What is needed:
Find the lines holding the string "square" in the data, then copy all of them.

The records:
Segment Open

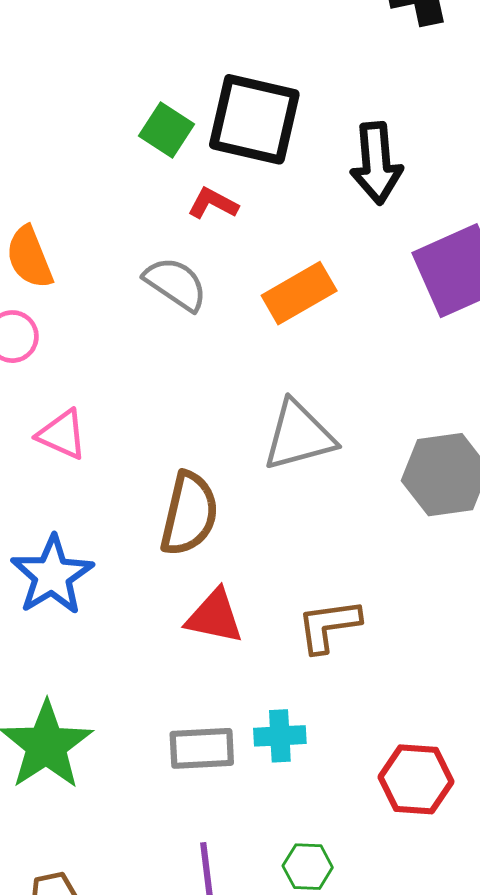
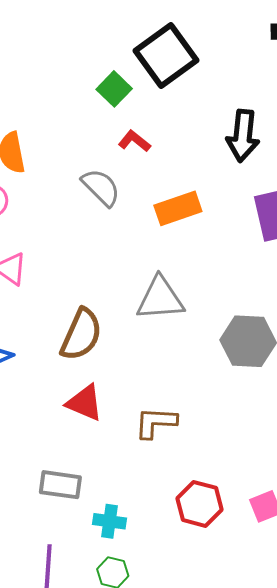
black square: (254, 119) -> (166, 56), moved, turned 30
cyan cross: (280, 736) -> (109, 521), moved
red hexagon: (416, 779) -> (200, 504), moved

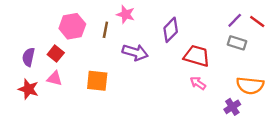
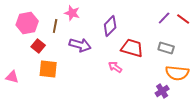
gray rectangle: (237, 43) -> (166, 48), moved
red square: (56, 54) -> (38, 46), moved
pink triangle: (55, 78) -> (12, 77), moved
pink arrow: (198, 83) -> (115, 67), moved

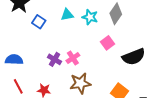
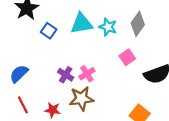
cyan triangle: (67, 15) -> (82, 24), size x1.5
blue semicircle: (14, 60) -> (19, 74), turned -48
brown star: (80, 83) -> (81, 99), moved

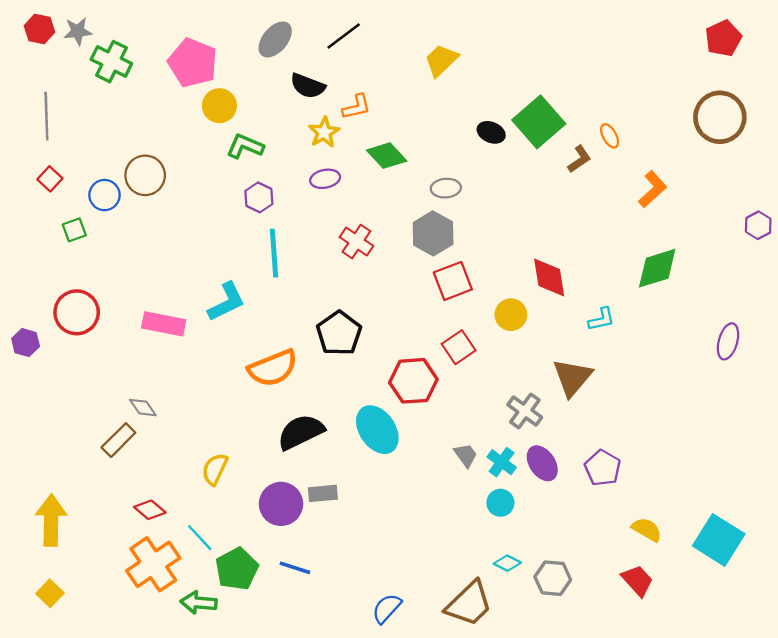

Segment Closed
Segment Open

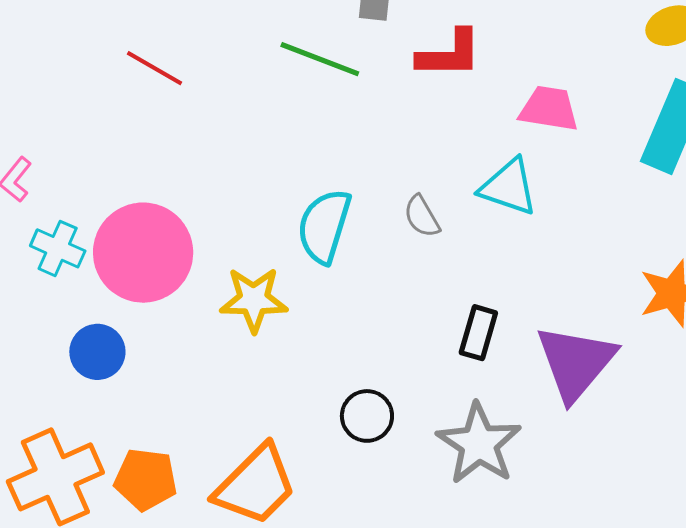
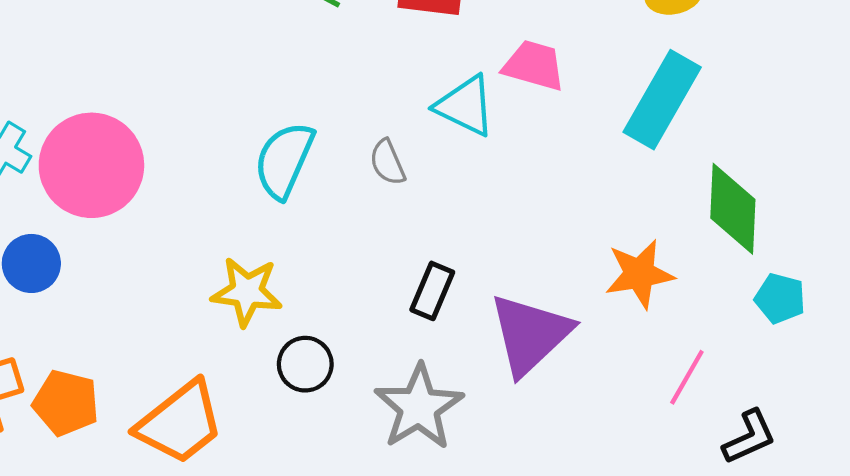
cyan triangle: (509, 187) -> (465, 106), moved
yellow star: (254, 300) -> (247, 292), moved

Segment Closed

Result below:
black square: (254, 119) -> (166, 56), moved, turned 30
red square: (56, 54) -> (38, 46), moved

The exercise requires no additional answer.